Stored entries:
=====

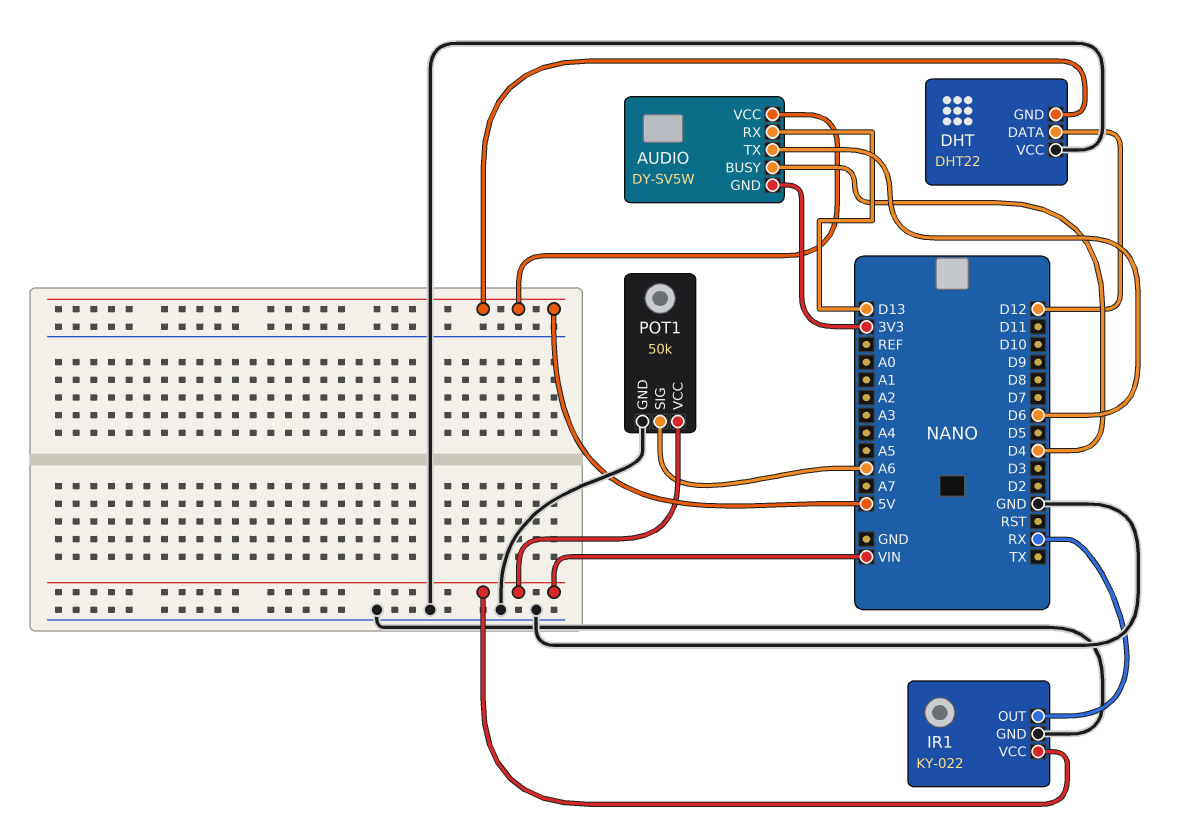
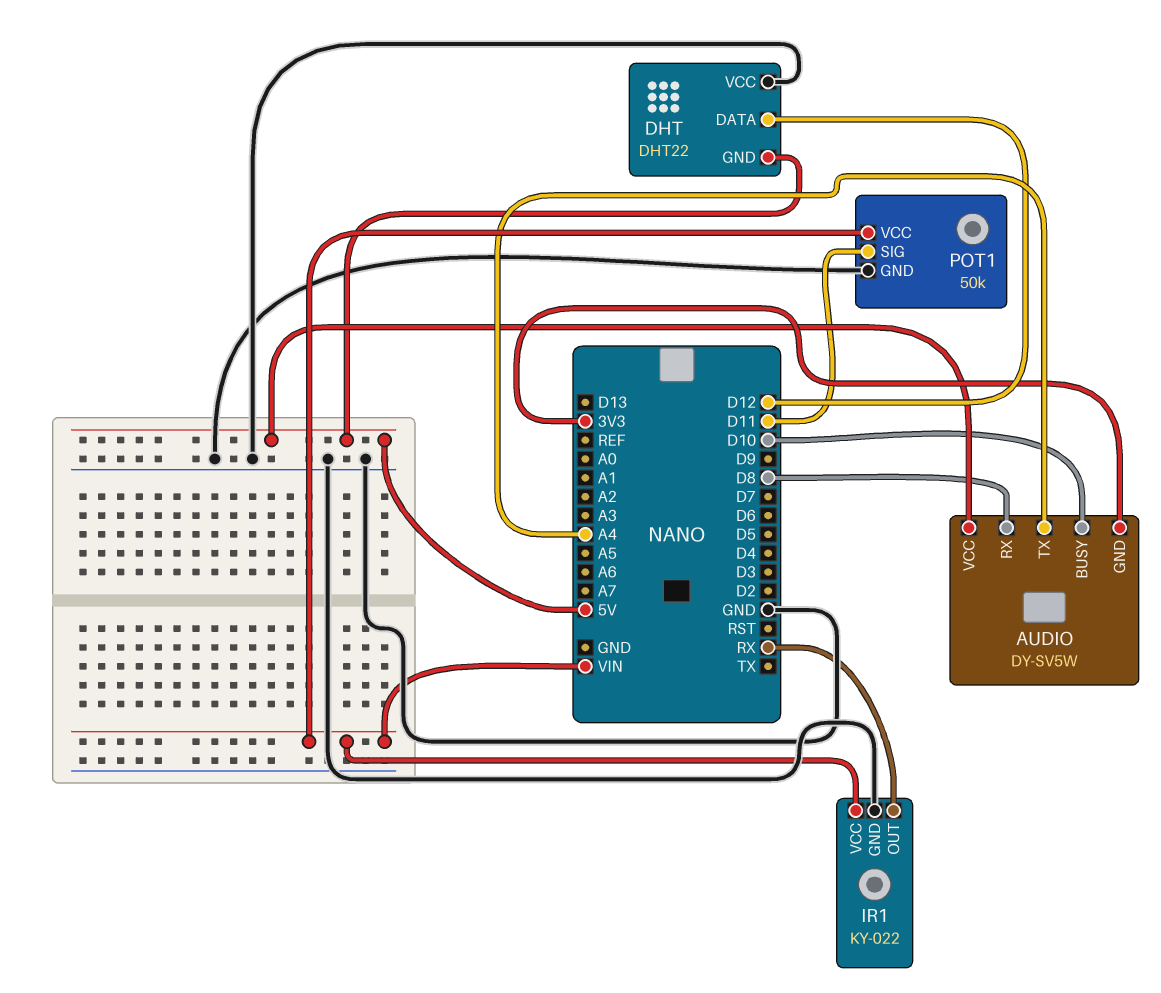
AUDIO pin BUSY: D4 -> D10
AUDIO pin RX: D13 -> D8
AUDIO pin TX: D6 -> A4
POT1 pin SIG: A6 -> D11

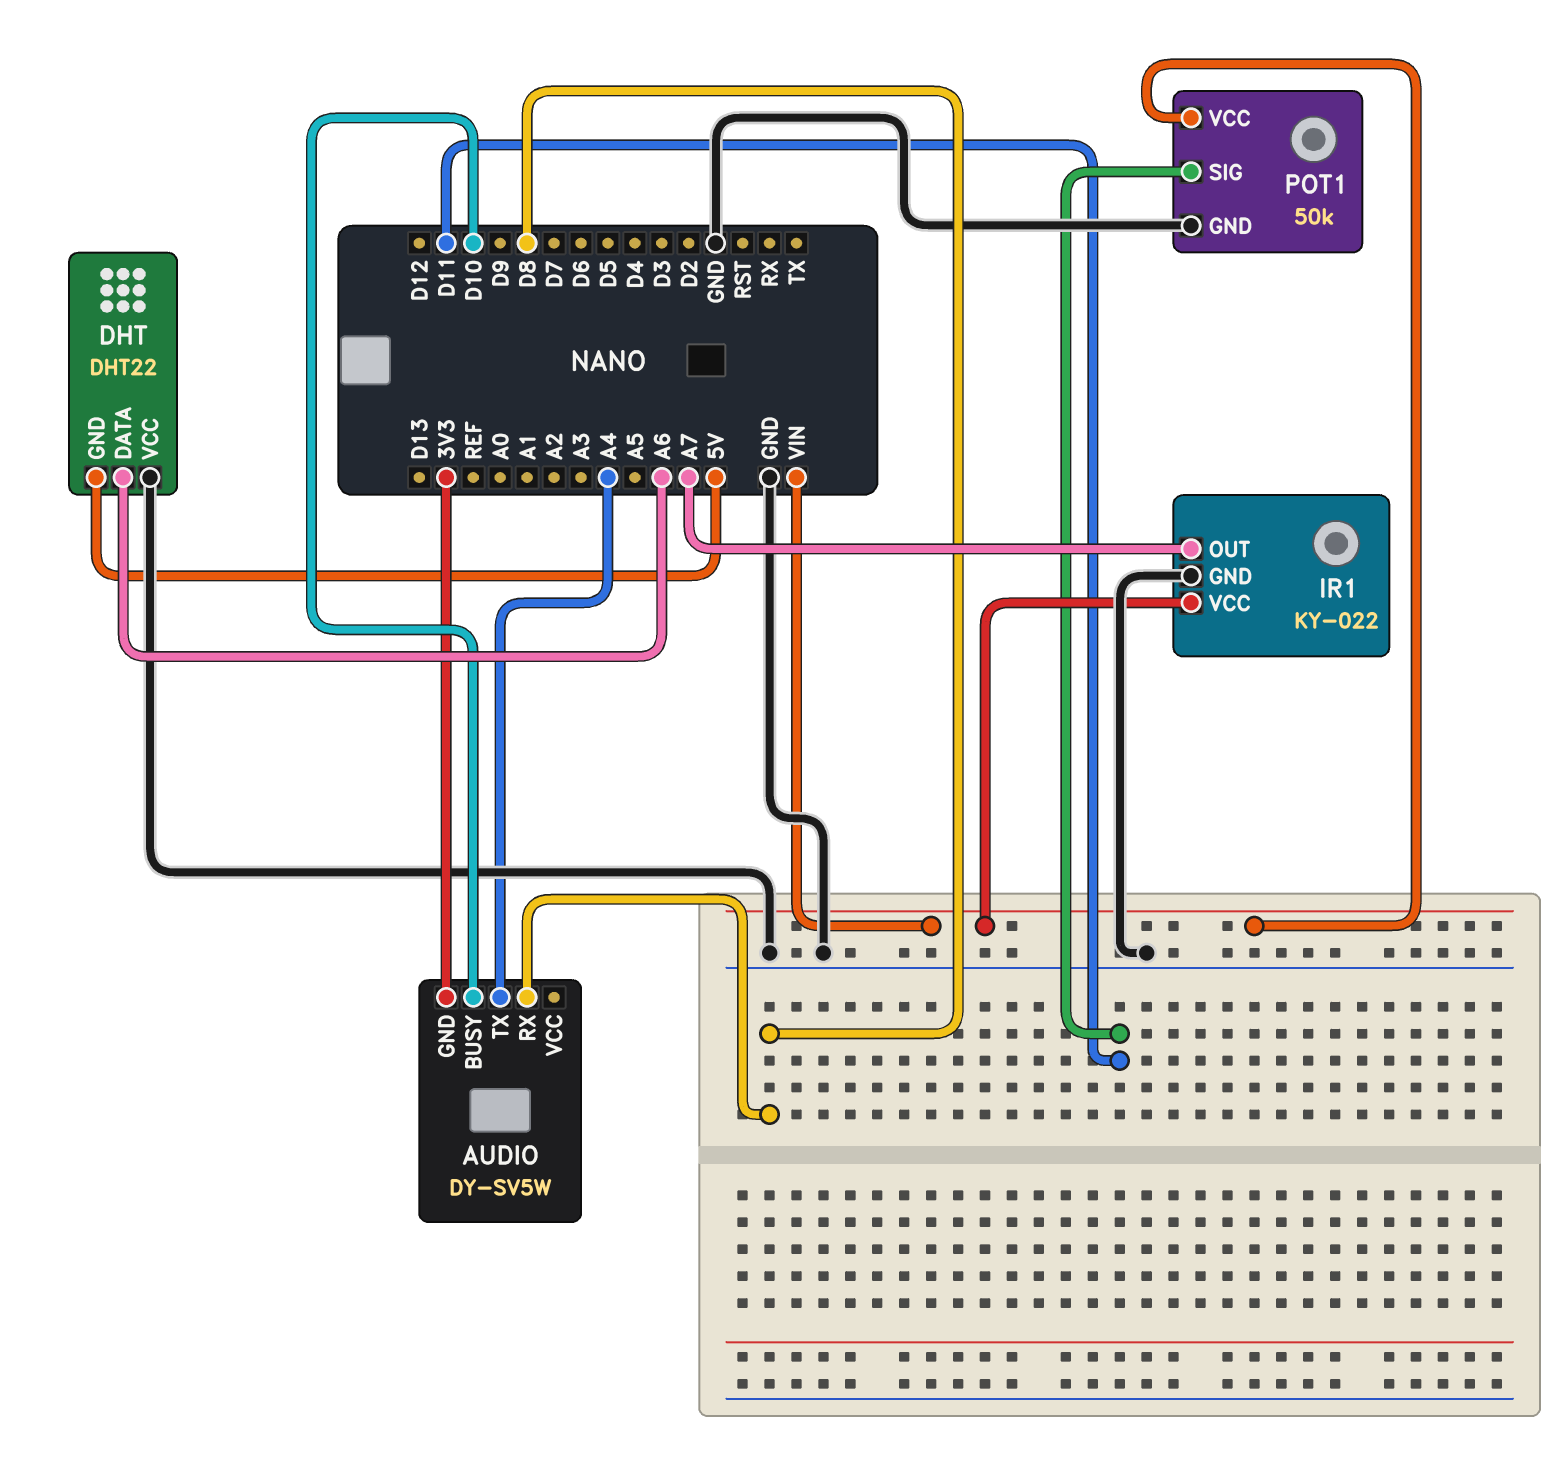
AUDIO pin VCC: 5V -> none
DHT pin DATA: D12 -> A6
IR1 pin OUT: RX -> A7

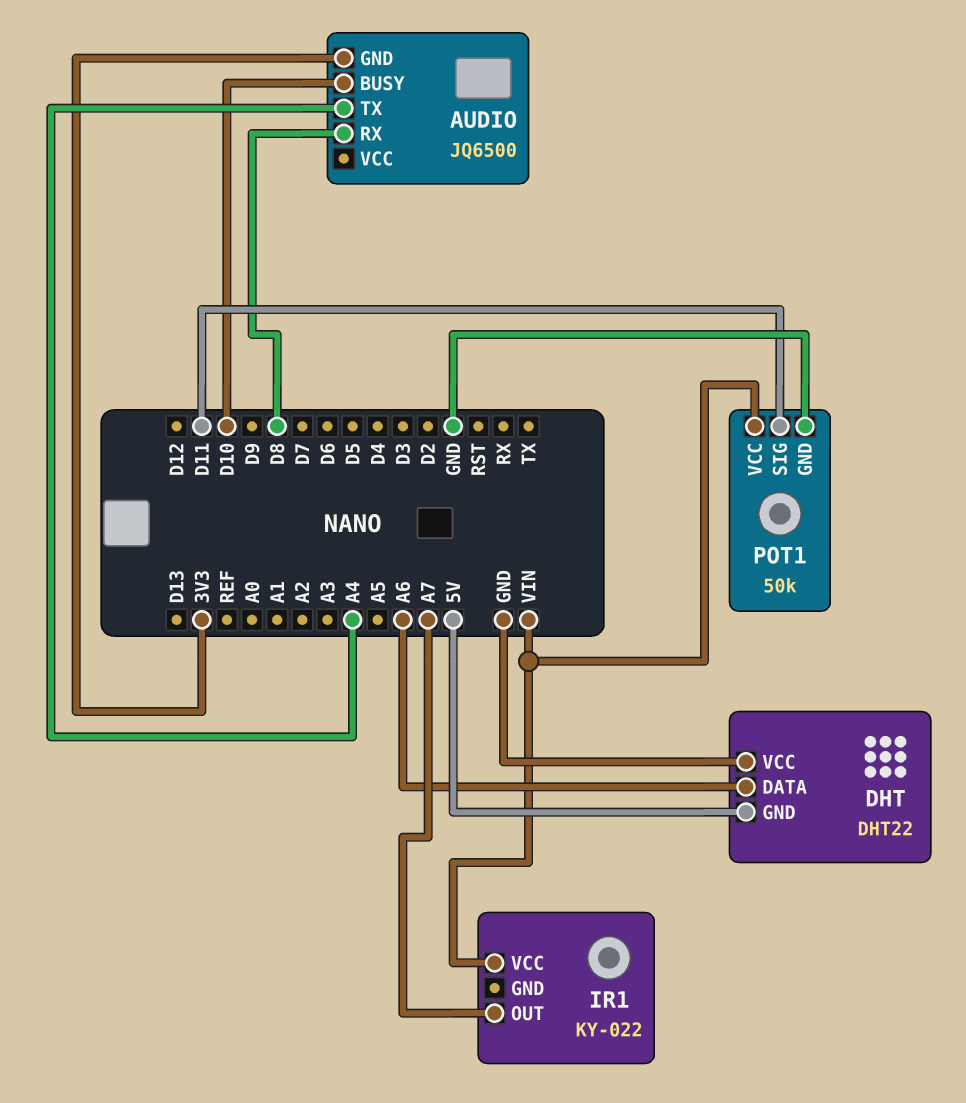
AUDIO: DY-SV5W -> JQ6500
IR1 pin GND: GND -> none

=====

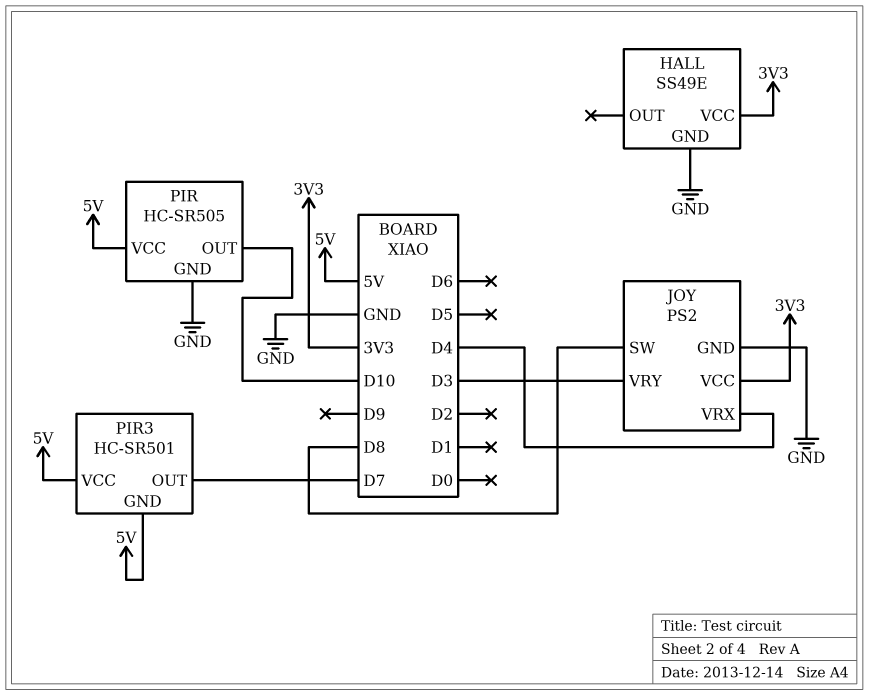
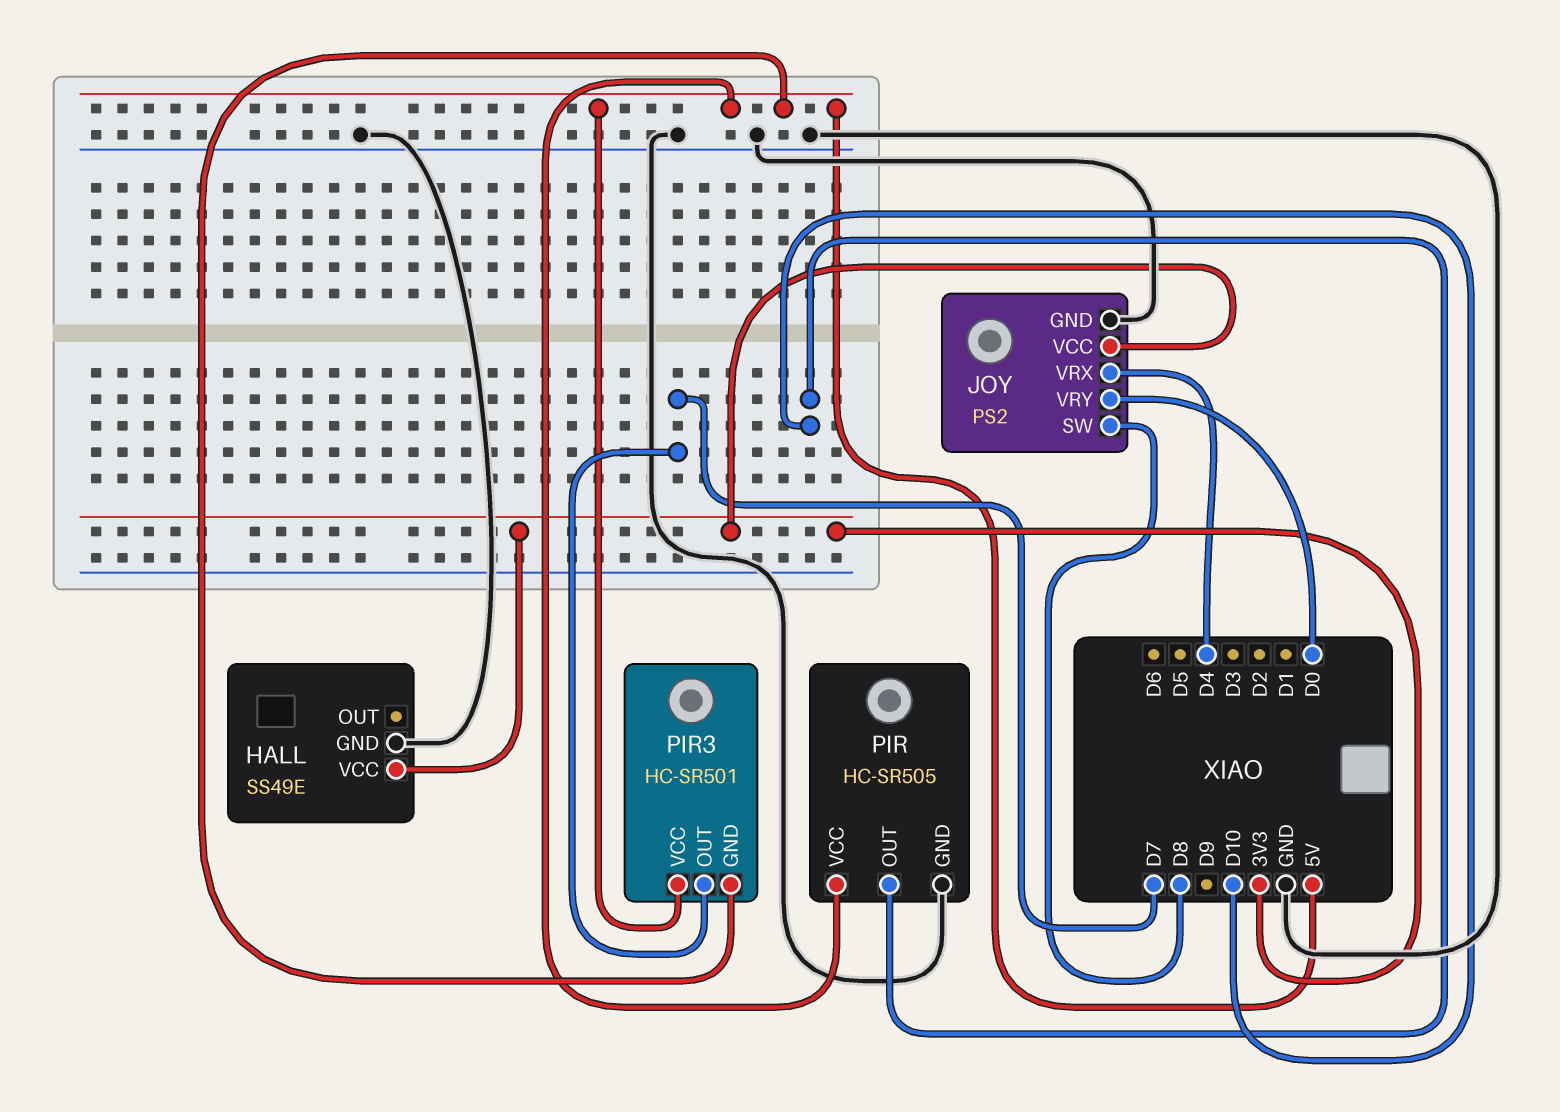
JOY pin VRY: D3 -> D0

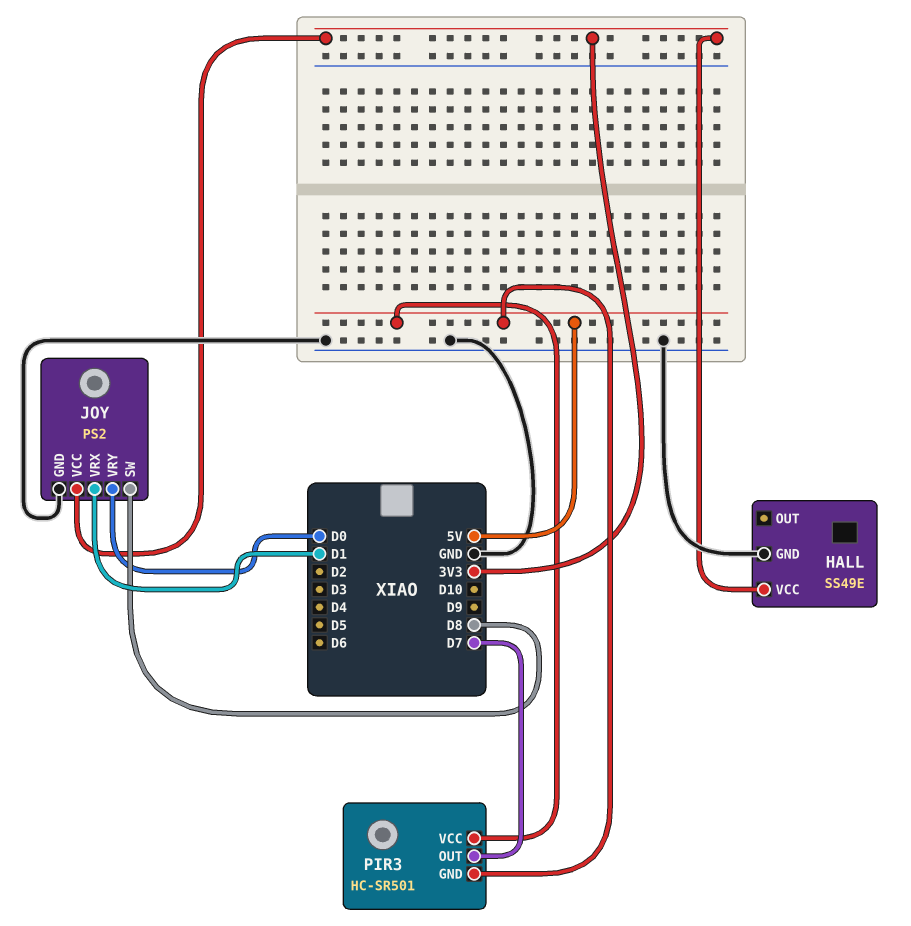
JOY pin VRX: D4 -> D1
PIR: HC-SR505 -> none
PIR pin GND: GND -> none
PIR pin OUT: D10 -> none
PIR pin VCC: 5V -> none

=====

#### [AIM OF THE TASK]
Range to copy from the records above: the line containing "AUDIO pin BUSY: D4 -> D10" to the line containing "IR1 pin GND: GND -> none", both included. Output those lines exactly and only those, skipping pictures.

#### [YOUR SOLUTION]
AUDIO pin BUSY: D4 -> D10
AUDIO pin RX: D13 -> D8
AUDIO pin TX: D6 -> A4
POT1 pin SIG: A6 -> D11

AUDIO pin VCC: 5V -> none
DHT pin DATA: D12 -> A6
IR1 pin OUT: RX -> A7

AUDIO: DY-SV5W -> JQ6500
IR1 pin GND: GND -> none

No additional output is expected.